Before-and-after scene images
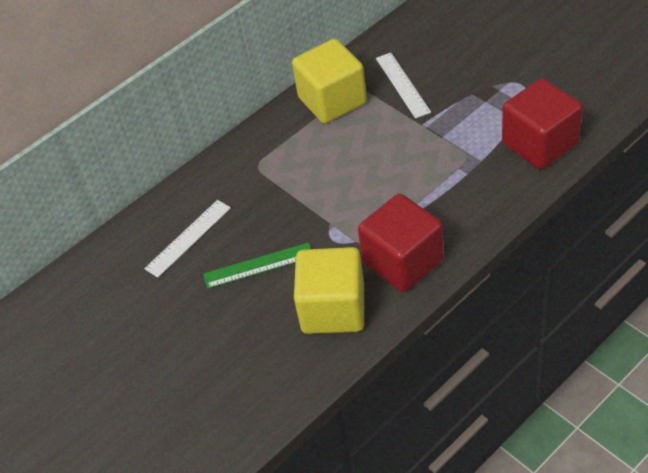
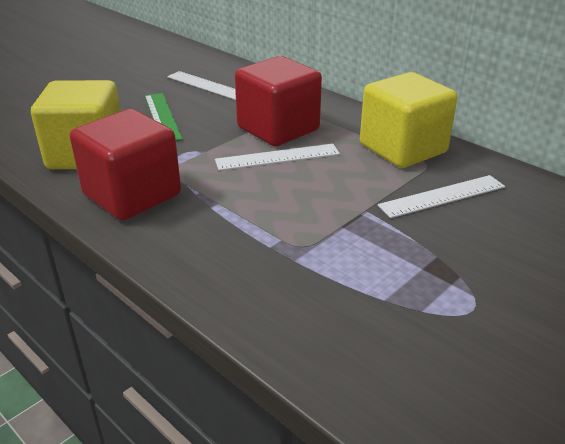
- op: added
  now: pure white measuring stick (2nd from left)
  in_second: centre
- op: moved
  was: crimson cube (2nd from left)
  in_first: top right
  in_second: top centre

[Task to complete] What is needed is an exact copy of the lines from the one containing "was: crimson cube (2nd from left)" to the end of the data; please add nothing else.

[Written answer]
  was: crimson cube (2nd from left)
  in_first: top right
  in_second: top centre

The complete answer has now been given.